**PROBLEM TO WORK ON**
Filter the entries and keep only the lines where the string "left" appears.

**MATERIAL FOR THIS TASK**
BEGIN
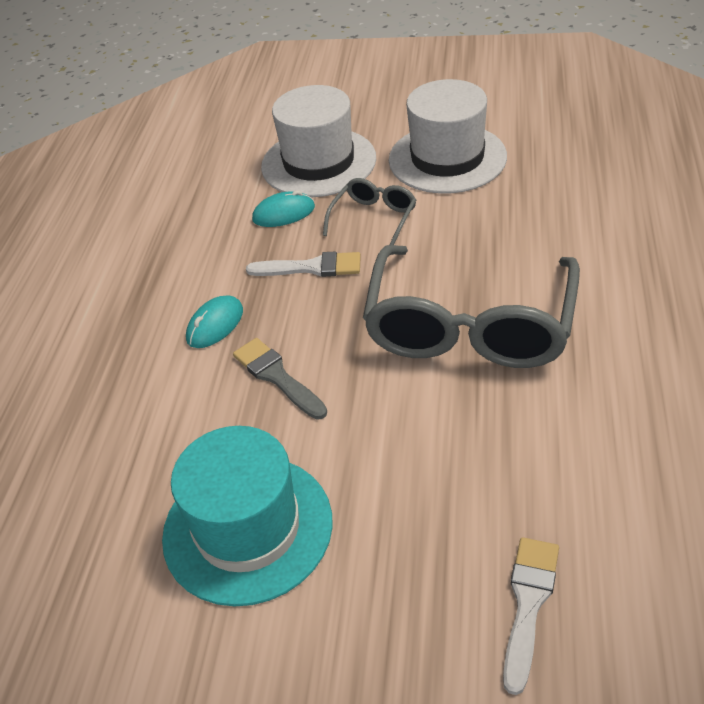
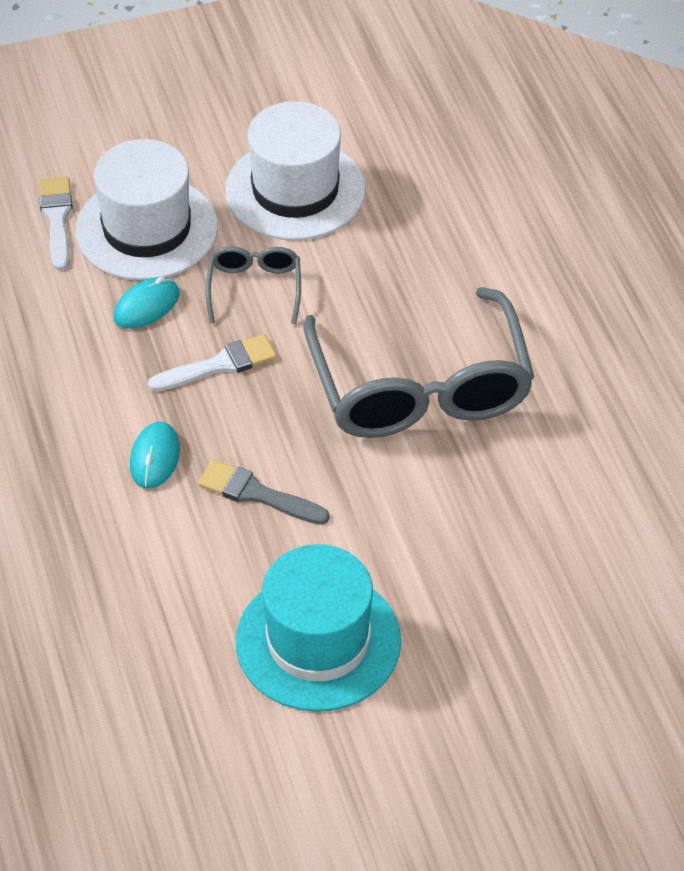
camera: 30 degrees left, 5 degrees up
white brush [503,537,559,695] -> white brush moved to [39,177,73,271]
END
BEGIN
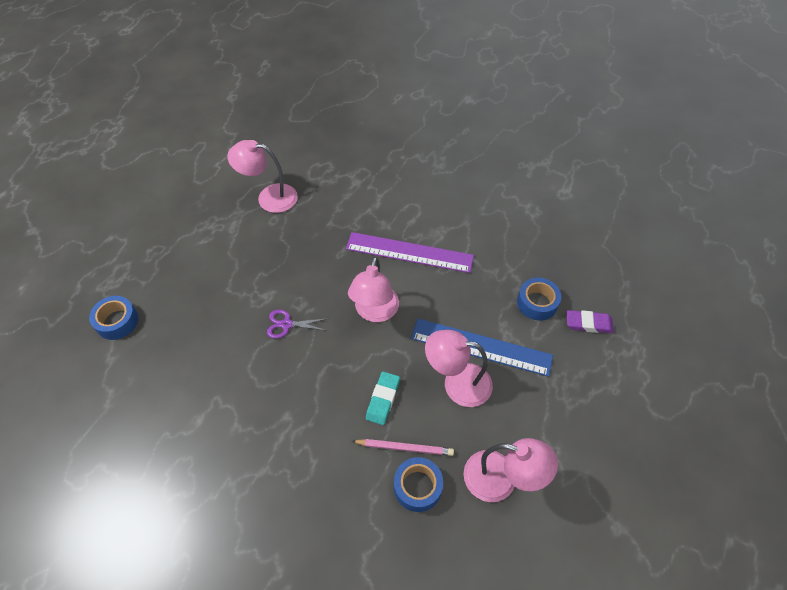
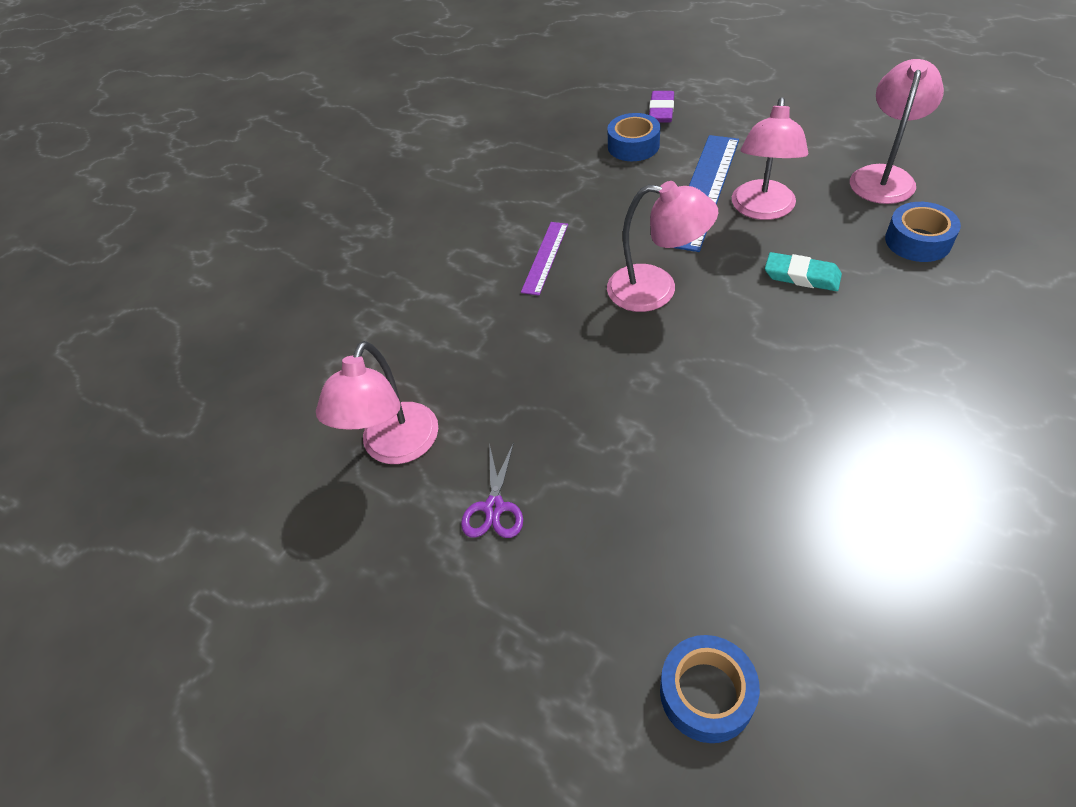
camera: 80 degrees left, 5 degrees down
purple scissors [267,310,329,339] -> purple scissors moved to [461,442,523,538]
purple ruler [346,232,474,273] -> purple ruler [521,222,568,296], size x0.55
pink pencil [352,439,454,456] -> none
END
BEGIN
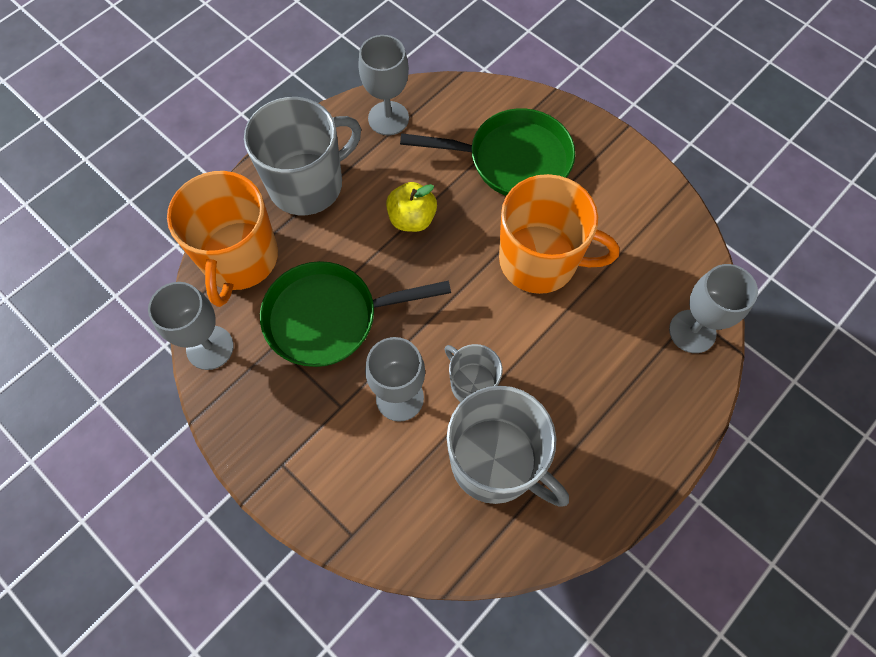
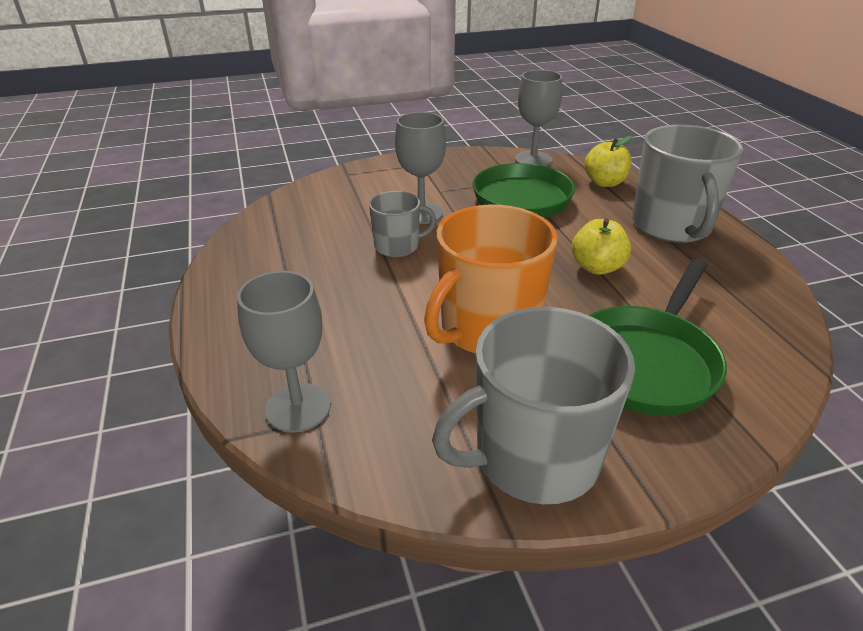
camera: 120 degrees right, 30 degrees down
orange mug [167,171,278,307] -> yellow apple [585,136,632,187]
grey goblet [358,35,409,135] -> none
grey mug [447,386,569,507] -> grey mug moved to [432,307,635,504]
END
**RESULT**
camera: 30 degrees left, 5 degrees up
camera: 80 degrees left, 5 degrees down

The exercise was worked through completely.